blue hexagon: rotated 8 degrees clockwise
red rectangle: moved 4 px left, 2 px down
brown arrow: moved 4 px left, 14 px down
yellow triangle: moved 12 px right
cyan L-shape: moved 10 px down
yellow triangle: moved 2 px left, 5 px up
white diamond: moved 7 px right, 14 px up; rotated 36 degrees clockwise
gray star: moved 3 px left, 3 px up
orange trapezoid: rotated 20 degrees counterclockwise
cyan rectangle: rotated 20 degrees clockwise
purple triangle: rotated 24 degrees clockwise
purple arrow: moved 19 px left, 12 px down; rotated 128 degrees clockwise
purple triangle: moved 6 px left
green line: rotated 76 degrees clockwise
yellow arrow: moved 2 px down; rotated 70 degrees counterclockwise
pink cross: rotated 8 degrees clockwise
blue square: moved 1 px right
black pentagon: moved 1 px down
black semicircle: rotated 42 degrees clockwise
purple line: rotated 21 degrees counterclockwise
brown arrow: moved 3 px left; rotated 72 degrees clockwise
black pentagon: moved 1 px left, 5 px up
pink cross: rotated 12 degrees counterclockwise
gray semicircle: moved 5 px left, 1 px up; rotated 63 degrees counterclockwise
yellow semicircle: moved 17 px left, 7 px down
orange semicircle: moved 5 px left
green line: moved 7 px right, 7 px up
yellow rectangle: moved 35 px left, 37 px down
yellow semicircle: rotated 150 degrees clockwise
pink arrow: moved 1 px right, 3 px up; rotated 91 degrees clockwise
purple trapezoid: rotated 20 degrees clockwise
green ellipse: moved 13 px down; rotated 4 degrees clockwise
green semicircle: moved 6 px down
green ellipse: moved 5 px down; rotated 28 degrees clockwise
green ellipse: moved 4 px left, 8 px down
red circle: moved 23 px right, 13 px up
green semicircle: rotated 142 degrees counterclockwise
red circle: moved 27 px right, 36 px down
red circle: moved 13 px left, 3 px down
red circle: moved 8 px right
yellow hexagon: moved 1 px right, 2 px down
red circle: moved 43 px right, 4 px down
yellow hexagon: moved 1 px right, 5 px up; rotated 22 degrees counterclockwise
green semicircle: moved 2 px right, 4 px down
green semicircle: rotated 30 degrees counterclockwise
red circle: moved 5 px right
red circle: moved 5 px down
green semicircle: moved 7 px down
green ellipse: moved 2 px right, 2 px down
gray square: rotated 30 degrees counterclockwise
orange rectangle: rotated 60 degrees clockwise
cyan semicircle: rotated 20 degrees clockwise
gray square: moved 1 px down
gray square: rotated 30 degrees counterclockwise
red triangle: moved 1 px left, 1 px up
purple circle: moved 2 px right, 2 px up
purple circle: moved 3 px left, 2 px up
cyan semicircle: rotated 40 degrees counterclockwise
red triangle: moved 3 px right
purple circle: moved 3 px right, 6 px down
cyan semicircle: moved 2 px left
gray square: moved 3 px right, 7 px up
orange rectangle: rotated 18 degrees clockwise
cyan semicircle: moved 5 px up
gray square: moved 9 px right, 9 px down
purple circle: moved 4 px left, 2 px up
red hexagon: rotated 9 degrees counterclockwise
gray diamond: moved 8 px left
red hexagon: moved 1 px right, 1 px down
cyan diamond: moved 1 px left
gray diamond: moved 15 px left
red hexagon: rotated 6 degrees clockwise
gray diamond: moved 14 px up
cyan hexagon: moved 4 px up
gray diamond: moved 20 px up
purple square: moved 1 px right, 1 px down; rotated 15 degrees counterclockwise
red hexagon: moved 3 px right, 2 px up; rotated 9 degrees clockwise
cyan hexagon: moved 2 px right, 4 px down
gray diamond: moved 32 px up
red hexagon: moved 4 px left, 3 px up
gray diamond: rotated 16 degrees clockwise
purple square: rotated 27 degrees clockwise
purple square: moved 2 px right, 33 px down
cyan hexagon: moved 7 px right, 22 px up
# # # # # # #
Format every line of the records above as a JSON list of strings, one string per line, leaving out blank lines.

[
  "blue hexagon: rotated 8 degrees clockwise",
  "red rectangle: moved 4 px left, 2 px down",
  "brown arrow: moved 4 px left, 14 px down",
  "yellow triangle: moved 12 px right",
  "cyan L-shape: moved 10 px down",
  "yellow triangle: moved 2 px left, 5 px up",
  "white diamond: moved 7 px right, 14 px up; rotated 36 degrees clockwise",
  "gray star: moved 3 px left, 3 px up",
  "orange trapezoid: rotated 20 degrees counterclockwise",
  "cyan rectangle: rotated 20 degrees clockwise",
  "purple triangle: rotated 24 degrees clockwise",
  "purple arrow: moved 19 px left, 12 px down; rotated 128 degrees clockwise",
  "purple triangle: moved 6 px left",
  "green line: rotated 76 degrees clockwise",
  "yellow arrow: moved 2 px down; rotated 70 degrees counterclockwise",
  "pink cross: rotated 8 degrees clockwise",
  "blue square: moved 1 px right",
  "black pentagon: moved 1 px down",
  "black semicircle: rotated 42 degrees clockwise",
  "purple line: rotated 21 degrees counterclockwise",
  "brown arrow: moved 3 px left; rotated 72 degrees clockwise",
  "black pentagon: moved 1 px left, 5 px up",
  "pink cross: rotated 12 degrees counterclockwise",
  "gray semicircle: moved 5 px left, 1 px up; rotated 63 degrees counterclockwise",
  "yellow semicircle: moved 17 px left, 7 px down",
  "orange semicircle: moved 5 px left",
  "green line: moved 7 px right, 7 px up",
  "yellow rectangle: moved 35 px left, 37 px down",
  "yellow semicircle: rotated 150 degrees clockwise",
  "pink arrow: moved 1 px right, 3 px up; rotated 91 degrees clockwise",
  "purple trapezoid: rotated 20 degrees clockwise",
  "green ellipse: moved 13 px down; rotated 4 degrees clockwise",
  "green semicircle: moved 6 px down",
  "green ellipse: moved 5 px down; rotated 28 degrees clockwise",
  "green ellipse: moved 4 px left, 8 px down",
  "red circle: moved 23 px right, 13 px up",
  "green semicircle: rotated 142 degrees counterclockwise",
  "red circle: moved 27 px right, 36 px down",
  "red circle: moved 13 px left, 3 px down",
  "red circle: moved 8 px right",
  "yellow hexagon: moved 1 px right, 2 px down",
  "red circle: moved 43 px right, 4 px down",
  "yellow hexagon: moved 1 px right, 5 px up; rotated 22 degrees counterclockwise",
  "green semicircle: moved 2 px right, 4 px down",
  "green semicircle: rotated 30 degrees counterclockwise",
  "red circle: moved 5 px right",
  "red circle: moved 5 px down",
  "green semicircle: moved 7 px down",
  "green ellipse: moved 2 px right, 2 px down",
  "gray square: rotated 30 degrees counterclockwise",
  "orange rectangle: rotated 60 degrees clockwise",
  "cyan semicircle: rotated 20 degrees clockwise",
  "gray square: moved 1 px down",
  "gray square: rotated 30 degrees counterclockwise",
  "red triangle: moved 1 px left, 1 px up",
  "purple circle: moved 2 px right, 2 px up",
  "purple circle: moved 3 px left, 2 px up",
  "cyan semicircle: rotated 40 degrees counterclockwise",
  "red triangle: moved 3 px right",
  "purple circle: moved 3 px right, 6 px down",
  "cyan semicircle: moved 2 px left",
  "gray square: moved 3 px right, 7 px up",
  "orange rectangle: rotated 18 degrees clockwise",
  "cyan semicircle: moved 5 px up",
  "gray square: moved 9 px right, 9 px down",
  "purple circle: moved 4 px left, 2 px up",
  "red hexagon: rotated 9 degrees counterclockwise",
  "gray diamond: moved 8 px left",
  "red hexagon: moved 1 px right, 1 px down",
  "cyan diamond: moved 1 px left",
  "gray diamond: moved 15 px left",
  "red hexagon: rotated 6 degrees clockwise",
  "gray diamond: moved 14 px up",
  "cyan hexagon: moved 4 px up",
  "gray diamond: moved 20 px up",
  "purple square: moved 1 px right, 1 px down; rotated 15 degrees counterclockwise",
  "red hexagon: moved 3 px right, 2 px up; rotated 9 degrees clockwise",
  "cyan hexagon: moved 2 px right, 4 px down",
  "gray diamond: moved 32 px up",
  "red hexagon: moved 4 px left, 3 px up",
  "gray diamond: rotated 16 degrees clockwise",
  "purple square: rotated 27 degrees clockwise",
  "purple square: moved 2 px right, 33 px down",
  "cyan hexagon: moved 7 px right, 22 px up"
]